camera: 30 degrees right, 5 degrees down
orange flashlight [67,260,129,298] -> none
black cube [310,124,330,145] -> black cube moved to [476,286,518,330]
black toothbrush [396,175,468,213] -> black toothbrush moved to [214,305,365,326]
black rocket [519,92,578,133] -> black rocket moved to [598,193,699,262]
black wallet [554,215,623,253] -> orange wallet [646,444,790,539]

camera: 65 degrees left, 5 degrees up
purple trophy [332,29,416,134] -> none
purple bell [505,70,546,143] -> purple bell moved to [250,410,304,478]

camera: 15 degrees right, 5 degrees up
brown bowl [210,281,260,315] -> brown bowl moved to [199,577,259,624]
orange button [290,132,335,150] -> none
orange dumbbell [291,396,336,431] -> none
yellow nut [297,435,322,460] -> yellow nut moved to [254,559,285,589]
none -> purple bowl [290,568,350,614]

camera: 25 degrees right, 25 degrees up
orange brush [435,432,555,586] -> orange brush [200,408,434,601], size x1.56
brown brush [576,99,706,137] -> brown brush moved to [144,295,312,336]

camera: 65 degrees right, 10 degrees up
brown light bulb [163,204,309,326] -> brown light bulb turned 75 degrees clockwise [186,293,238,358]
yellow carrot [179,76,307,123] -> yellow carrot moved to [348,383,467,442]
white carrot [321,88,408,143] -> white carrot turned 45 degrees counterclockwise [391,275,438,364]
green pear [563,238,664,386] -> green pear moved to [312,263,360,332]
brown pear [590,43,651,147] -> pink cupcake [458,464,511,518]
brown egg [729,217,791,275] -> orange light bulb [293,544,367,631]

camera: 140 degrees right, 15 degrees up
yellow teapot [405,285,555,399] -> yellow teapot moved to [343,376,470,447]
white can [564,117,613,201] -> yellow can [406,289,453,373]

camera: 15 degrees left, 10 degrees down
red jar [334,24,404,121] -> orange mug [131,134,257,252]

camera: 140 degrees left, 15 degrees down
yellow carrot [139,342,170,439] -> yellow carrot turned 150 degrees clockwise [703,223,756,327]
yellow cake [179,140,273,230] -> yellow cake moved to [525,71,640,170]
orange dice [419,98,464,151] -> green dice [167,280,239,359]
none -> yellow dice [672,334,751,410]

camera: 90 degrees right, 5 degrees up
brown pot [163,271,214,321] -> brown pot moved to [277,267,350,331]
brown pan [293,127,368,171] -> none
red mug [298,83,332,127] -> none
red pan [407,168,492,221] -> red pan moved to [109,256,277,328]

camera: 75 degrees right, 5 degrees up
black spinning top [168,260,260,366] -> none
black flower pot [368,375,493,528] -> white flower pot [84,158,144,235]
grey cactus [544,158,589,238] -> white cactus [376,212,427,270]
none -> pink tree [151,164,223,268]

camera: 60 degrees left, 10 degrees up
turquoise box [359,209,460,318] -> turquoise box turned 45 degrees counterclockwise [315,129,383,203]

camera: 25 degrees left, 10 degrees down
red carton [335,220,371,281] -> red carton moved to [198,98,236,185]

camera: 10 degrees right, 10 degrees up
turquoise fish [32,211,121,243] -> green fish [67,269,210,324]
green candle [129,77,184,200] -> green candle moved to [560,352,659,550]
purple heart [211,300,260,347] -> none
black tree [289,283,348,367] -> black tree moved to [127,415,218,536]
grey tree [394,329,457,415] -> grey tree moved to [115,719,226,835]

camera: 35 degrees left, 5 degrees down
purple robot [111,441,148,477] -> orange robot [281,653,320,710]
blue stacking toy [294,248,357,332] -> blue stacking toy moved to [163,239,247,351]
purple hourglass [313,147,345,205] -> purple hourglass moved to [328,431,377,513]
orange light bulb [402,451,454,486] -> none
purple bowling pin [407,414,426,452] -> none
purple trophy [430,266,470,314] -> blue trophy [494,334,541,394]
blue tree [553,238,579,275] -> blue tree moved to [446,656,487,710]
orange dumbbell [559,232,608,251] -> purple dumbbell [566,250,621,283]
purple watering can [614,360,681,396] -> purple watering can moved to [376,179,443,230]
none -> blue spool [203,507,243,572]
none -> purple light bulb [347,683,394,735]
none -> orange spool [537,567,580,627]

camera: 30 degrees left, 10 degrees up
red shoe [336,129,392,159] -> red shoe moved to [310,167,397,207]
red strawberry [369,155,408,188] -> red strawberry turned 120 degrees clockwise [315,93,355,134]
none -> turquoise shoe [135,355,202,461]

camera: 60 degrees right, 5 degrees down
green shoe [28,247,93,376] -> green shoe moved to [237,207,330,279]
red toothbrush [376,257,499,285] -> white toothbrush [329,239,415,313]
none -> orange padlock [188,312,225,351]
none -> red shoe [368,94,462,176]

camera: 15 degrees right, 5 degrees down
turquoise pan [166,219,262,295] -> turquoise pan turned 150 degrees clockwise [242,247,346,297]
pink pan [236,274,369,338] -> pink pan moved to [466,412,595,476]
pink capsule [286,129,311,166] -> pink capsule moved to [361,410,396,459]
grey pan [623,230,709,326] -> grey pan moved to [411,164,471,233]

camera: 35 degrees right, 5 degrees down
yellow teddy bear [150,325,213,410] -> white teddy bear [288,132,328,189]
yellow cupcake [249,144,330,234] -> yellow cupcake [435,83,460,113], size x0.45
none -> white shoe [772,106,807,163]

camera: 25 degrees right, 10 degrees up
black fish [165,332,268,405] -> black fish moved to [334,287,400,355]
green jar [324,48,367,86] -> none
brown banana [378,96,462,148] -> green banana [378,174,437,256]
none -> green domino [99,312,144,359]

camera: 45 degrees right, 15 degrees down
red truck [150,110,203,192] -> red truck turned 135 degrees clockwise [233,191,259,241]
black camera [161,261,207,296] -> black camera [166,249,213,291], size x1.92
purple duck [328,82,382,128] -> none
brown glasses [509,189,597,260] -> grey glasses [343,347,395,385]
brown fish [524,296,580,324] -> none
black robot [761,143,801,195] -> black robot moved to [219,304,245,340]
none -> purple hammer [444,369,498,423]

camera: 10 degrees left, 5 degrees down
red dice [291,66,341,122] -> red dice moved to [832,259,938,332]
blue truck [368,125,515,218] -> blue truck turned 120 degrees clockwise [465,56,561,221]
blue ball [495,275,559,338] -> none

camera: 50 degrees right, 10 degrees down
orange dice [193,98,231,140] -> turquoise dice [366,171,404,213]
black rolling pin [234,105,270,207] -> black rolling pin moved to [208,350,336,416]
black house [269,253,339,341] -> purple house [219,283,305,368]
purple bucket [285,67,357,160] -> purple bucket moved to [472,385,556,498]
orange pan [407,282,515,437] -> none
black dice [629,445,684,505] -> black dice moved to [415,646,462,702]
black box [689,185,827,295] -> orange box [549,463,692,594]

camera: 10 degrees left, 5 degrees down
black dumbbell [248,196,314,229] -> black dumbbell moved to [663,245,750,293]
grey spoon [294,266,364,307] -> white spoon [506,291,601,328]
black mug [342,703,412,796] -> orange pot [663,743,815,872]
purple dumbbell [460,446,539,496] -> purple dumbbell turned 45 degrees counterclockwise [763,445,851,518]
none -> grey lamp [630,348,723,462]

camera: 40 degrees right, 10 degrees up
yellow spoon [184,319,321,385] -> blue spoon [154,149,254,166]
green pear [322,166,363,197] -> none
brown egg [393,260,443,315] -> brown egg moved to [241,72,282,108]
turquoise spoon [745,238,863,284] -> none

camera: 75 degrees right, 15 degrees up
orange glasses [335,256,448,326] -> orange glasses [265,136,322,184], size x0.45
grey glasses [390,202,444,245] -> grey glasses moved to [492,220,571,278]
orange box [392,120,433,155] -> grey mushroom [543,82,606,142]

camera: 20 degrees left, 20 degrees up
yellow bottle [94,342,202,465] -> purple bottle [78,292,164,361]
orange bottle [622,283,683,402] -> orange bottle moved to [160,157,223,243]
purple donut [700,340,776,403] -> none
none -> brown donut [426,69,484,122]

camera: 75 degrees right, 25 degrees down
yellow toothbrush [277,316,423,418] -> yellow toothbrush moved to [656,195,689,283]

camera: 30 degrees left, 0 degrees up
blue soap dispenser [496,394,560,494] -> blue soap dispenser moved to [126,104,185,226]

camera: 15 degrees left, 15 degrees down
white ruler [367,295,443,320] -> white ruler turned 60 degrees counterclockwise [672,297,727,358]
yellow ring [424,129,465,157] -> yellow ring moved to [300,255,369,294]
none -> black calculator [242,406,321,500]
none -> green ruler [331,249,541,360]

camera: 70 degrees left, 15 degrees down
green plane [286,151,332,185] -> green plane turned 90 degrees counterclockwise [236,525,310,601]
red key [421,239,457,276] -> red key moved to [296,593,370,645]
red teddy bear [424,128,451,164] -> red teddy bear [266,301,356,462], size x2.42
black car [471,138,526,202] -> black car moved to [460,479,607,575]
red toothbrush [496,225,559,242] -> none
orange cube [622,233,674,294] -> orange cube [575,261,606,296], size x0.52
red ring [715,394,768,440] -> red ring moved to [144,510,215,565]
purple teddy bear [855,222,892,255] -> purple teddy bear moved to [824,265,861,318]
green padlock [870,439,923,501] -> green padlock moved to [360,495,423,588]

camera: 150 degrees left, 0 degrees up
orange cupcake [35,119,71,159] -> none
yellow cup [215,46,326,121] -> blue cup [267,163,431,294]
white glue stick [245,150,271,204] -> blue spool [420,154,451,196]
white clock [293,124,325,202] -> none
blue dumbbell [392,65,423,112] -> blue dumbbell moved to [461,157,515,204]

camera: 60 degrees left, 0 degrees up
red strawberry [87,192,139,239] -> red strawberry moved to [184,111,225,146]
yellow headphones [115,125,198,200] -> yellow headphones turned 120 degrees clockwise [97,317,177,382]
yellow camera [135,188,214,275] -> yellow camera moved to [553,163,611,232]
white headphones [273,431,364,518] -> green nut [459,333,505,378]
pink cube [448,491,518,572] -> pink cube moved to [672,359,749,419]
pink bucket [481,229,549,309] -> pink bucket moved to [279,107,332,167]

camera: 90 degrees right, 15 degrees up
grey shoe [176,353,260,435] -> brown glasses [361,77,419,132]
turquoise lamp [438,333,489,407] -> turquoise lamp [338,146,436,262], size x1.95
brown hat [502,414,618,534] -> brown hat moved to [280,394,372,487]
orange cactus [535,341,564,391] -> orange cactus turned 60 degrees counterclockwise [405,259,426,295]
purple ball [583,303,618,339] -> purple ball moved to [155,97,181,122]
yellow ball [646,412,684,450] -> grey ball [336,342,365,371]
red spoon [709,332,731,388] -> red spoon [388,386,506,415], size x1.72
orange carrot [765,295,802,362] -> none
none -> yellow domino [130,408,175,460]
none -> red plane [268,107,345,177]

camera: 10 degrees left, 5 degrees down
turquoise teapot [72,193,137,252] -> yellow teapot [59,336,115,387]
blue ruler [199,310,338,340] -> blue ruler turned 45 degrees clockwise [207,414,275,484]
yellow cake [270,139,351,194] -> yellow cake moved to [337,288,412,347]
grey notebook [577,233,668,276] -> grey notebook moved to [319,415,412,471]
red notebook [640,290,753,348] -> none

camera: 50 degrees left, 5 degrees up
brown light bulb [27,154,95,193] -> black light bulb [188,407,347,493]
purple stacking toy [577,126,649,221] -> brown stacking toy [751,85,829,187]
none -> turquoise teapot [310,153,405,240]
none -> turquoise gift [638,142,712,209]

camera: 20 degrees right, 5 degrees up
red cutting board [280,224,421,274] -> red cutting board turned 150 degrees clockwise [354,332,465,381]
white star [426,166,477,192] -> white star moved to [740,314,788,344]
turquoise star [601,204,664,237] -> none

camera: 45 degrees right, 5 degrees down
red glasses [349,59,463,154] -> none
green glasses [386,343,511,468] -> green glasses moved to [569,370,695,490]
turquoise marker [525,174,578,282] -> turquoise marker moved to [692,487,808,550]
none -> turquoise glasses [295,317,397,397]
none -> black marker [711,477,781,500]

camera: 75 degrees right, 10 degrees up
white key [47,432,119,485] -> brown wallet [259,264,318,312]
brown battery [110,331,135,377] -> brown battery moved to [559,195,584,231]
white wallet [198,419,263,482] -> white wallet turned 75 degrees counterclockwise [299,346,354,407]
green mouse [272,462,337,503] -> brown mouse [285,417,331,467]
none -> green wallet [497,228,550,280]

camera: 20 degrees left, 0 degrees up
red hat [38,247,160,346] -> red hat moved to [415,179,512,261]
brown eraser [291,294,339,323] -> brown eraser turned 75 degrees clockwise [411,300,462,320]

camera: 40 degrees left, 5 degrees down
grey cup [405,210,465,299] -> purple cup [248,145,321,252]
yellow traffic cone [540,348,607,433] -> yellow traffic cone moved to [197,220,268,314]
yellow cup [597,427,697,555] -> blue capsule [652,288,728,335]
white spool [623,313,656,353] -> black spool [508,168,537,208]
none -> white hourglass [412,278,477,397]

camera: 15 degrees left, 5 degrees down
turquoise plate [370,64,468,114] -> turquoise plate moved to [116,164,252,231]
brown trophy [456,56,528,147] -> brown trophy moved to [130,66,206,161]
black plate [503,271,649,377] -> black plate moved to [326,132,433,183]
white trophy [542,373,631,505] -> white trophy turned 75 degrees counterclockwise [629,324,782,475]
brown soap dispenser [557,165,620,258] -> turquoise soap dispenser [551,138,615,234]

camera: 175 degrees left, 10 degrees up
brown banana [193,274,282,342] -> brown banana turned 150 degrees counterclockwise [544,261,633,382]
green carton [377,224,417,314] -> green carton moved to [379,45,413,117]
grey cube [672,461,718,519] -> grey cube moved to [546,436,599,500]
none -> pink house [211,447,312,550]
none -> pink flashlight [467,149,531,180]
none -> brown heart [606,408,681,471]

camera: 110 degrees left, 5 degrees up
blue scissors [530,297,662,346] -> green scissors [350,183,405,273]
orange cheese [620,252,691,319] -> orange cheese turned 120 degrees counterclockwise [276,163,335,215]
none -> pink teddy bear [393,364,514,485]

Your instructions
Working from the material above, restate word for word the lines between the line with "brown battery [110,331,135,377]" and the line with "red hat [38,247,160,346]", both included, and only those.

Result of the exercise
brown battery [110,331,135,377] -> brown battery moved to [559,195,584,231]
white wallet [198,419,263,482] -> white wallet turned 75 degrees counterclockwise [299,346,354,407]
green mouse [272,462,337,503] -> brown mouse [285,417,331,467]
none -> green wallet [497,228,550,280]

camera: 20 degrees left, 0 degrees up
red hat [38,247,160,346] -> red hat moved to [415,179,512,261]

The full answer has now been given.